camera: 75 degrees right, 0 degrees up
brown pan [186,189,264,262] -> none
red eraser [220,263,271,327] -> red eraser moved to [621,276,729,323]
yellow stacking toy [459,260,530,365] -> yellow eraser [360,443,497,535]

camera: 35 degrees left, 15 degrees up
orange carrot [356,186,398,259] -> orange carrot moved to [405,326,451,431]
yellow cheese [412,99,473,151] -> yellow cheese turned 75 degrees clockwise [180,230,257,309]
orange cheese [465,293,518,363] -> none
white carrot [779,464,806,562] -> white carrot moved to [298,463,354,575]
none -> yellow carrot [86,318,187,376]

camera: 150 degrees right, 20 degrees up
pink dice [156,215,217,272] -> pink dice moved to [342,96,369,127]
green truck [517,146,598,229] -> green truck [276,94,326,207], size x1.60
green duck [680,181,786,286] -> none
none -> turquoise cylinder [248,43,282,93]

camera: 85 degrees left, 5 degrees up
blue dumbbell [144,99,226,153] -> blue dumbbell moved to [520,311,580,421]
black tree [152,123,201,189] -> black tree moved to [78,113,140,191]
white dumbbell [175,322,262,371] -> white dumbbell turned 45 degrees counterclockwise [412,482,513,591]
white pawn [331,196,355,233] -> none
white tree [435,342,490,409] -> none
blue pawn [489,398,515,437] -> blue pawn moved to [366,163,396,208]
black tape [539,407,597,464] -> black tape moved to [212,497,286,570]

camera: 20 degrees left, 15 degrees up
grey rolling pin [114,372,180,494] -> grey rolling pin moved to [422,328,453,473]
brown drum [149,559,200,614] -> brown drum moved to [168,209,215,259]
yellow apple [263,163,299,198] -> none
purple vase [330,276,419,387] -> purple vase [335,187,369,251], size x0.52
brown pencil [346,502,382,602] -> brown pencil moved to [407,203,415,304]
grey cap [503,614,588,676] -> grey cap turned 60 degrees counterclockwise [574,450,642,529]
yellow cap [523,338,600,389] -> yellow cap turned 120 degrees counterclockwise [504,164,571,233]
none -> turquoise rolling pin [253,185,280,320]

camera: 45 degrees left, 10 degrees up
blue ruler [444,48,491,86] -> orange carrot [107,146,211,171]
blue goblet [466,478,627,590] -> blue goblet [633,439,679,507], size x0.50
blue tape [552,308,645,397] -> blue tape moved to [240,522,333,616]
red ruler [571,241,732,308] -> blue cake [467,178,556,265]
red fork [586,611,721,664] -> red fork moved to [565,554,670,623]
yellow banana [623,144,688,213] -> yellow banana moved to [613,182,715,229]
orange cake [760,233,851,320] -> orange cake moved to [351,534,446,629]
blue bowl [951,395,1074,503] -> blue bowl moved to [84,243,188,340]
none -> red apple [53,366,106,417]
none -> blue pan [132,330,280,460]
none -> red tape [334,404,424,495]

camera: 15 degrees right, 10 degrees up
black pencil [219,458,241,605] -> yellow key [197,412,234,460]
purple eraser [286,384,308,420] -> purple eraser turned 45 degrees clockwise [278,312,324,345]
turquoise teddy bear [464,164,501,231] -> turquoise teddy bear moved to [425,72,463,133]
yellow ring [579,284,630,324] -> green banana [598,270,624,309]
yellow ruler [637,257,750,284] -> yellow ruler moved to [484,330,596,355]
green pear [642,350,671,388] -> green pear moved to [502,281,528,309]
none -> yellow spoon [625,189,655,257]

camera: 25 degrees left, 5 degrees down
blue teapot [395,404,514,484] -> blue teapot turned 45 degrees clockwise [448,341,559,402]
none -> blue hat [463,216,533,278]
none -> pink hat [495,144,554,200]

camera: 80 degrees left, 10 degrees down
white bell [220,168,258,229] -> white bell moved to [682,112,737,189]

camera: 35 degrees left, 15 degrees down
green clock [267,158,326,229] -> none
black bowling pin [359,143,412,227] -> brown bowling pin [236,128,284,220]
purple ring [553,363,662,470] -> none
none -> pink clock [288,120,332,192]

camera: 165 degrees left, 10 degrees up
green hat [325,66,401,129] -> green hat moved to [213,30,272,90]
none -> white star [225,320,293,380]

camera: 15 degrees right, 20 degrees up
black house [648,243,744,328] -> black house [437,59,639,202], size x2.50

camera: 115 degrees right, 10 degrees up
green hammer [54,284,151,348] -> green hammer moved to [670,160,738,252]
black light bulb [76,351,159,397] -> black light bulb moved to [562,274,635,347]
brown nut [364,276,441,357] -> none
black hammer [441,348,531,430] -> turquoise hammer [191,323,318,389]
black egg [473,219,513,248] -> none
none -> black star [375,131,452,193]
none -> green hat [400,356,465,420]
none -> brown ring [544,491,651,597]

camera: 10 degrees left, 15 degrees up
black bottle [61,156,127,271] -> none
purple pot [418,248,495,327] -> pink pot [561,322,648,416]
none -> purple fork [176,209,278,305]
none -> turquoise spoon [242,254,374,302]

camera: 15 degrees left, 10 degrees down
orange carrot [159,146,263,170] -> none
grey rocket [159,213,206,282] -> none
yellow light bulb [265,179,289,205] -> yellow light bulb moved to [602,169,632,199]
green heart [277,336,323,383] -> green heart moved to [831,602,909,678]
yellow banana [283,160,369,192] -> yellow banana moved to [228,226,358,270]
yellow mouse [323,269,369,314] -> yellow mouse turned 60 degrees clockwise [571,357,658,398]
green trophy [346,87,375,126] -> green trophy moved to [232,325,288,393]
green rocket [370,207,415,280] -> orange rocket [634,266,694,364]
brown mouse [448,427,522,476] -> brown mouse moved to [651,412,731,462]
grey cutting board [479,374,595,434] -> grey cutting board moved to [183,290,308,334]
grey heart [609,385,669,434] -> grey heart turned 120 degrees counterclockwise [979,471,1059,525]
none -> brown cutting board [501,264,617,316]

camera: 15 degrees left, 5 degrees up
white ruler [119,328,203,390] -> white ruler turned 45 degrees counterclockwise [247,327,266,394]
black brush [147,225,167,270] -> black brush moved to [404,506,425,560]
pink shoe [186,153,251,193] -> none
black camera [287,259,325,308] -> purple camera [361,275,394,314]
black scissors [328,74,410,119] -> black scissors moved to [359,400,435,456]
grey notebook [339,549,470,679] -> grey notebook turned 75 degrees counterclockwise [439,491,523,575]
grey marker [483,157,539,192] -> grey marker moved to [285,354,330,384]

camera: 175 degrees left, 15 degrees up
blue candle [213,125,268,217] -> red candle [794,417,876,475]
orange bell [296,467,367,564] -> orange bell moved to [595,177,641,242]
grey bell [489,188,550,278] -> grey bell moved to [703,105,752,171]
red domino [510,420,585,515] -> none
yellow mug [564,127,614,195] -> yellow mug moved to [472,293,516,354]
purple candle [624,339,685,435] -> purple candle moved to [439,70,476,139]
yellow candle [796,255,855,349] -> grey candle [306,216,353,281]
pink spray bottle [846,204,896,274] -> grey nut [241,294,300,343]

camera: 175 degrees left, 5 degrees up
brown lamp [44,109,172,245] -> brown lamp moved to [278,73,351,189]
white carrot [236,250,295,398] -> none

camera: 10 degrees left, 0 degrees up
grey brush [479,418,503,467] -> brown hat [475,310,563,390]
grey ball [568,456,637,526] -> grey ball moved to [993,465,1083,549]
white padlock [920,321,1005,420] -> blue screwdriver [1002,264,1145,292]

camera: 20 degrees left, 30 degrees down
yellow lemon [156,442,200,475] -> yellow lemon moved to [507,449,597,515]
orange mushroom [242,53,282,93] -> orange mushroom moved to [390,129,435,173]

» **YOUR OBJECTIVE**
Print the records above exactly. Omit nothing.

» **REPLY TO THE TASK**
camera: 75 degrees right, 0 degrees up
brown pan [186,189,264,262] -> none
red eraser [220,263,271,327] -> red eraser moved to [621,276,729,323]
yellow stacking toy [459,260,530,365] -> yellow eraser [360,443,497,535]

camera: 35 degrees left, 15 degrees up
orange carrot [356,186,398,259] -> orange carrot moved to [405,326,451,431]
yellow cheese [412,99,473,151] -> yellow cheese turned 75 degrees clockwise [180,230,257,309]
orange cheese [465,293,518,363] -> none
white carrot [779,464,806,562] -> white carrot moved to [298,463,354,575]
none -> yellow carrot [86,318,187,376]

camera: 150 degrees right, 20 degrees up
pink dice [156,215,217,272] -> pink dice moved to [342,96,369,127]
green truck [517,146,598,229] -> green truck [276,94,326,207], size x1.60
green duck [680,181,786,286] -> none
none -> turquoise cylinder [248,43,282,93]

camera: 85 degrees left, 5 degrees up
blue dumbbell [144,99,226,153] -> blue dumbbell moved to [520,311,580,421]
black tree [152,123,201,189] -> black tree moved to [78,113,140,191]
white dumbbell [175,322,262,371] -> white dumbbell turned 45 degrees counterclockwise [412,482,513,591]
white pawn [331,196,355,233] -> none
white tree [435,342,490,409] -> none
blue pawn [489,398,515,437] -> blue pawn moved to [366,163,396,208]
black tape [539,407,597,464] -> black tape moved to [212,497,286,570]

camera: 20 degrees left, 15 degrees up
grey rolling pin [114,372,180,494] -> grey rolling pin moved to [422,328,453,473]
brown drum [149,559,200,614] -> brown drum moved to [168,209,215,259]
yellow apple [263,163,299,198] -> none
purple vase [330,276,419,387] -> purple vase [335,187,369,251], size x0.52
brown pencil [346,502,382,602] -> brown pencil moved to [407,203,415,304]
grey cap [503,614,588,676] -> grey cap turned 60 degrees counterclockwise [574,450,642,529]
yellow cap [523,338,600,389] -> yellow cap turned 120 degrees counterclockwise [504,164,571,233]
none -> turquoise rolling pin [253,185,280,320]

camera: 45 degrees left, 10 degrees up
blue ruler [444,48,491,86] -> orange carrot [107,146,211,171]
blue goblet [466,478,627,590] -> blue goblet [633,439,679,507], size x0.50
blue tape [552,308,645,397] -> blue tape moved to [240,522,333,616]
red ruler [571,241,732,308] -> blue cake [467,178,556,265]
red fork [586,611,721,664] -> red fork moved to [565,554,670,623]
yellow banana [623,144,688,213] -> yellow banana moved to [613,182,715,229]
orange cake [760,233,851,320] -> orange cake moved to [351,534,446,629]
blue bowl [951,395,1074,503] -> blue bowl moved to [84,243,188,340]
none -> red apple [53,366,106,417]
none -> blue pan [132,330,280,460]
none -> red tape [334,404,424,495]

camera: 15 degrees right, 10 degrees up
black pencil [219,458,241,605] -> yellow key [197,412,234,460]
purple eraser [286,384,308,420] -> purple eraser turned 45 degrees clockwise [278,312,324,345]
turquoise teddy bear [464,164,501,231] -> turquoise teddy bear moved to [425,72,463,133]
yellow ring [579,284,630,324] -> green banana [598,270,624,309]
yellow ruler [637,257,750,284] -> yellow ruler moved to [484,330,596,355]
green pear [642,350,671,388] -> green pear moved to [502,281,528,309]
none -> yellow spoon [625,189,655,257]

camera: 25 degrees left, 5 degrees down
blue teapot [395,404,514,484] -> blue teapot turned 45 degrees clockwise [448,341,559,402]
none -> blue hat [463,216,533,278]
none -> pink hat [495,144,554,200]

camera: 80 degrees left, 10 degrees down
white bell [220,168,258,229] -> white bell moved to [682,112,737,189]

camera: 35 degrees left, 15 degrees down
green clock [267,158,326,229] -> none
black bowling pin [359,143,412,227] -> brown bowling pin [236,128,284,220]
purple ring [553,363,662,470] -> none
none -> pink clock [288,120,332,192]

camera: 165 degrees left, 10 degrees up
green hat [325,66,401,129] -> green hat moved to [213,30,272,90]
none -> white star [225,320,293,380]

camera: 15 degrees right, 20 degrees up
black house [648,243,744,328] -> black house [437,59,639,202], size x2.50

camera: 115 degrees right, 10 degrees up
green hammer [54,284,151,348] -> green hammer moved to [670,160,738,252]
black light bulb [76,351,159,397] -> black light bulb moved to [562,274,635,347]
brown nut [364,276,441,357] -> none
black hammer [441,348,531,430] -> turquoise hammer [191,323,318,389]
black egg [473,219,513,248] -> none
none -> black star [375,131,452,193]
none -> green hat [400,356,465,420]
none -> brown ring [544,491,651,597]

camera: 10 degrees left, 15 degrees up
black bottle [61,156,127,271] -> none
purple pot [418,248,495,327] -> pink pot [561,322,648,416]
none -> purple fork [176,209,278,305]
none -> turquoise spoon [242,254,374,302]

camera: 15 degrees left, 10 degrees down
orange carrot [159,146,263,170] -> none
grey rocket [159,213,206,282] -> none
yellow light bulb [265,179,289,205] -> yellow light bulb moved to [602,169,632,199]
green heart [277,336,323,383] -> green heart moved to [831,602,909,678]
yellow banana [283,160,369,192] -> yellow banana moved to [228,226,358,270]
yellow mouse [323,269,369,314] -> yellow mouse turned 60 degrees clockwise [571,357,658,398]
green trophy [346,87,375,126] -> green trophy moved to [232,325,288,393]
green rocket [370,207,415,280] -> orange rocket [634,266,694,364]
brown mouse [448,427,522,476] -> brown mouse moved to [651,412,731,462]
grey cutting board [479,374,595,434] -> grey cutting board moved to [183,290,308,334]
grey heart [609,385,669,434] -> grey heart turned 120 degrees counterclockwise [979,471,1059,525]
none -> brown cutting board [501,264,617,316]

camera: 15 degrees left, 5 degrees up
white ruler [119,328,203,390] -> white ruler turned 45 degrees counterclockwise [247,327,266,394]
black brush [147,225,167,270] -> black brush moved to [404,506,425,560]
pink shoe [186,153,251,193] -> none
black camera [287,259,325,308] -> purple camera [361,275,394,314]
black scissors [328,74,410,119] -> black scissors moved to [359,400,435,456]
grey notebook [339,549,470,679] -> grey notebook turned 75 degrees counterclockwise [439,491,523,575]
grey marker [483,157,539,192] -> grey marker moved to [285,354,330,384]

camera: 175 degrees left, 15 degrees up
blue candle [213,125,268,217] -> red candle [794,417,876,475]
orange bell [296,467,367,564] -> orange bell moved to [595,177,641,242]
grey bell [489,188,550,278] -> grey bell moved to [703,105,752,171]
red domino [510,420,585,515] -> none
yellow mug [564,127,614,195] -> yellow mug moved to [472,293,516,354]
purple candle [624,339,685,435] -> purple candle moved to [439,70,476,139]
yellow candle [796,255,855,349] -> grey candle [306,216,353,281]
pink spray bottle [846,204,896,274] -> grey nut [241,294,300,343]

camera: 175 degrees left, 5 degrees up
brown lamp [44,109,172,245] -> brown lamp moved to [278,73,351,189]
white carrot [236,250,295,398] -> none

camera: 10 degrees left, 0 degrees up
grey brush [479,418,503,467] -> brown hat [475,310,563,390]
grey ball [568,456,637,526] -> grey ball moved to [993,465,1083,549]
white padlock [920,321,1005,420] -> blue screwdriver [1002,264,1145,292]

camera: 20 degrees left, 30 degrees down
yellow lemon [156,442,200,475] -> yellow lemon moved to [507,449,597,515]
orange mushroom [242,53,282,93] -> orange mushroom moved to [390,129,435,173]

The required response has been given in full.